> _Geospatial object detection data_
+++

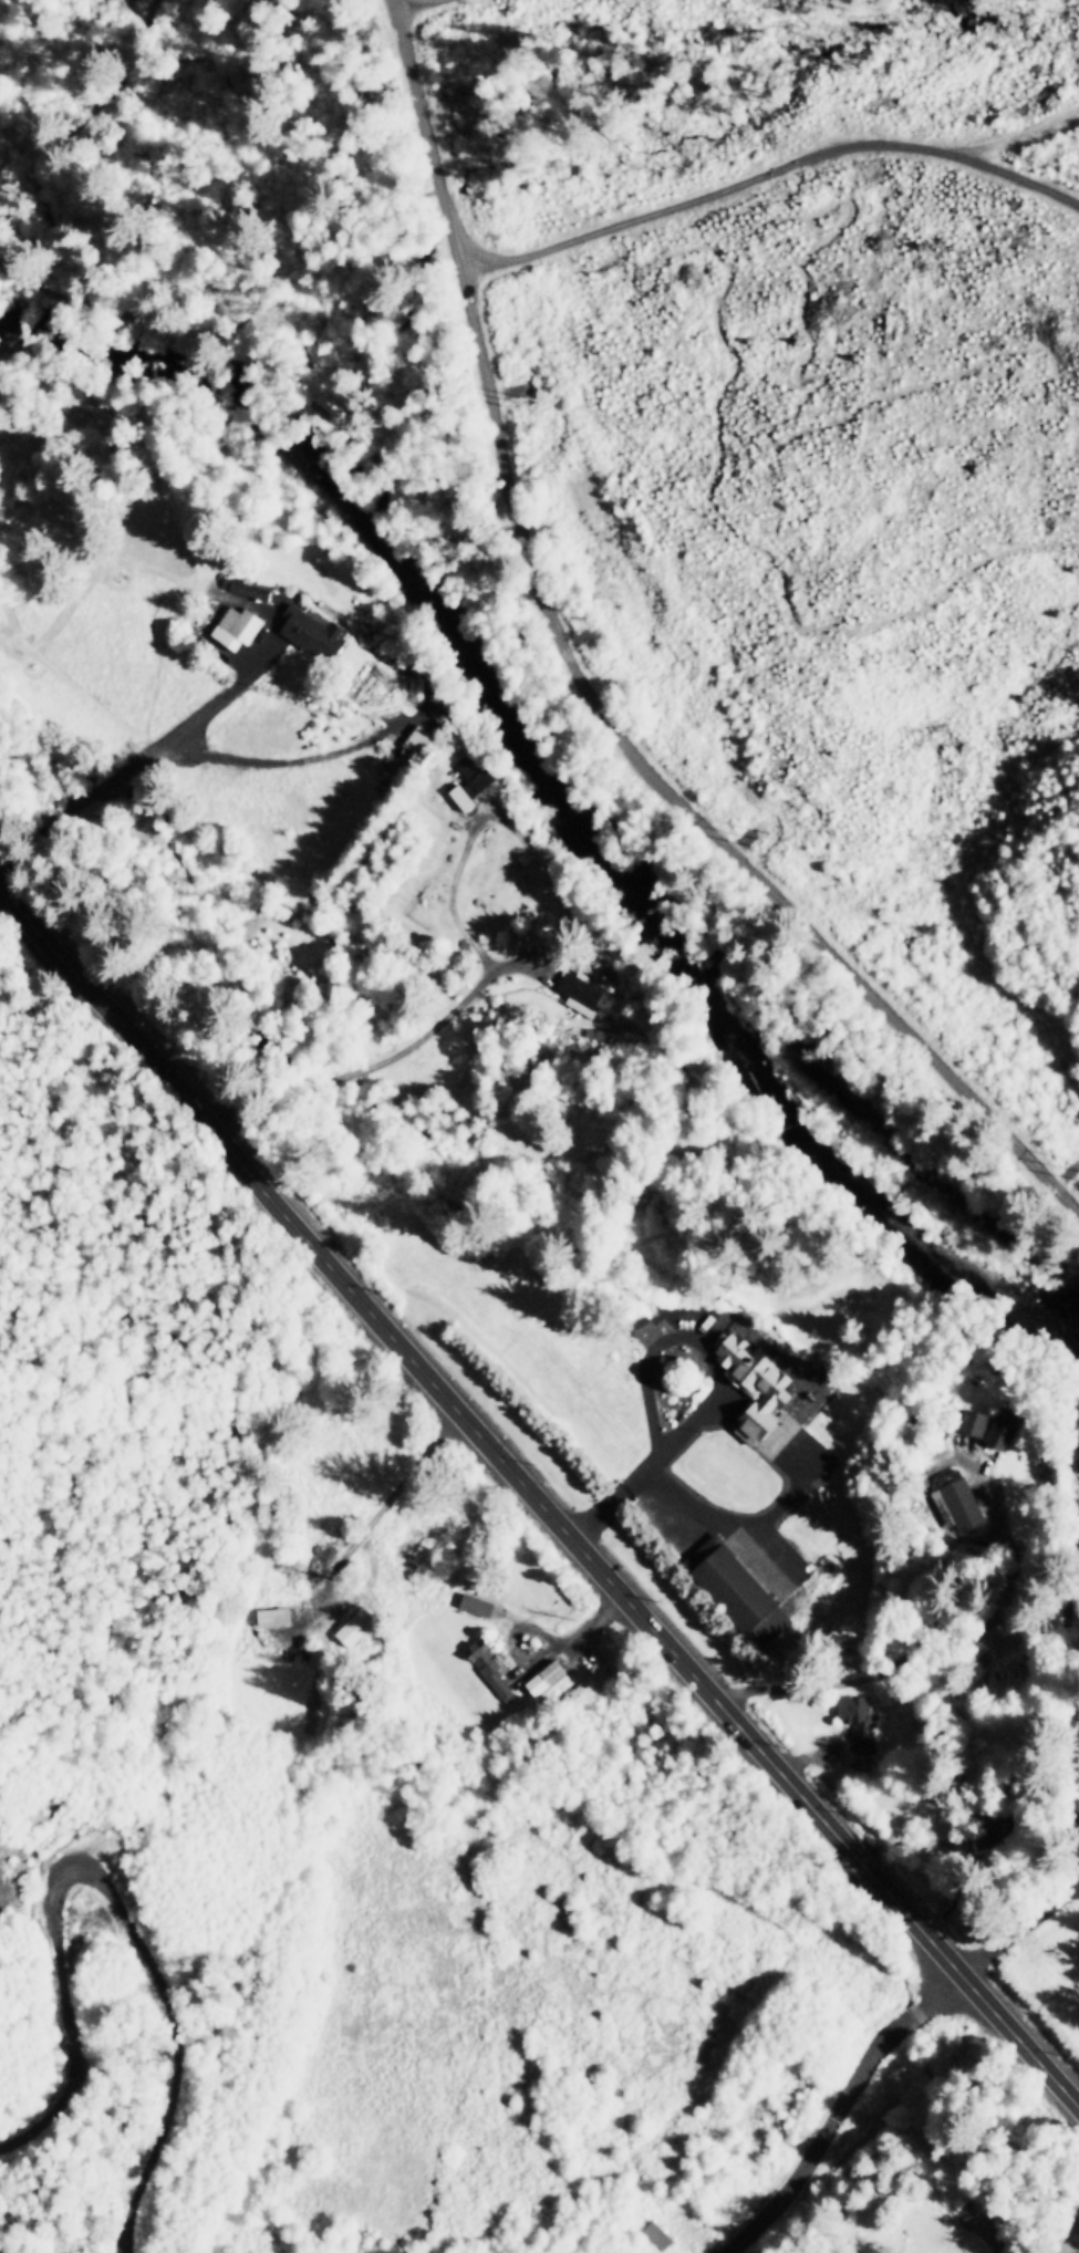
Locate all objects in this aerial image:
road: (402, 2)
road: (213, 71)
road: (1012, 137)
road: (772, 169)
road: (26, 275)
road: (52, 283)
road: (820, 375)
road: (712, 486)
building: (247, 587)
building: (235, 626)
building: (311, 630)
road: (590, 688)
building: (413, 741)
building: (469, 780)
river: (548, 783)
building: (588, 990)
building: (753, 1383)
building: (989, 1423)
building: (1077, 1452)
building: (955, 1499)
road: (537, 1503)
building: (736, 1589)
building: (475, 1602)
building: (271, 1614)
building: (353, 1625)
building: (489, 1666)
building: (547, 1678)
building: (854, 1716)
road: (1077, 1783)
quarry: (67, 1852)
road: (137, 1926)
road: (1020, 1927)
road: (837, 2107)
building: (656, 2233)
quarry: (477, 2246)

+++

> _JOB_
Every entry above should be printed again exactly, except for the pictures.

> _ANSWER BOX_
Locate all objects in this aerial image:
road: (402, 2)
road: (213, 71)
road: (1012, 137)
road: (772, 169)
road: (26, 275)
road: (52, 283)
road: (820, 375)
road: (712, 486)
building: (247, 587)
building: (235, 626)
building: (311, 630)
road: (590, 688)
building: (413, 741)
building: (469, 780)
river: (548, 783)
building: (588, 990)
building: (753, 1383)
building: (989, 1423)
building: (1077, 1452)
building: (955, 1499)
road: (537, 1503)
building: (736, 1589)
building: (475, 1602)
building: (271, 1614)
building: (353, 1625)
building: (489, 1666)
building: (547, 1678)
building: (854, 1716)
road: (1077, 1783)
quarry: (67, 1852)
road: (137, 1926)
road: (1020, 1927)
road: (837, 2107)
building: (656, 2233)
quarry: (477, 2246)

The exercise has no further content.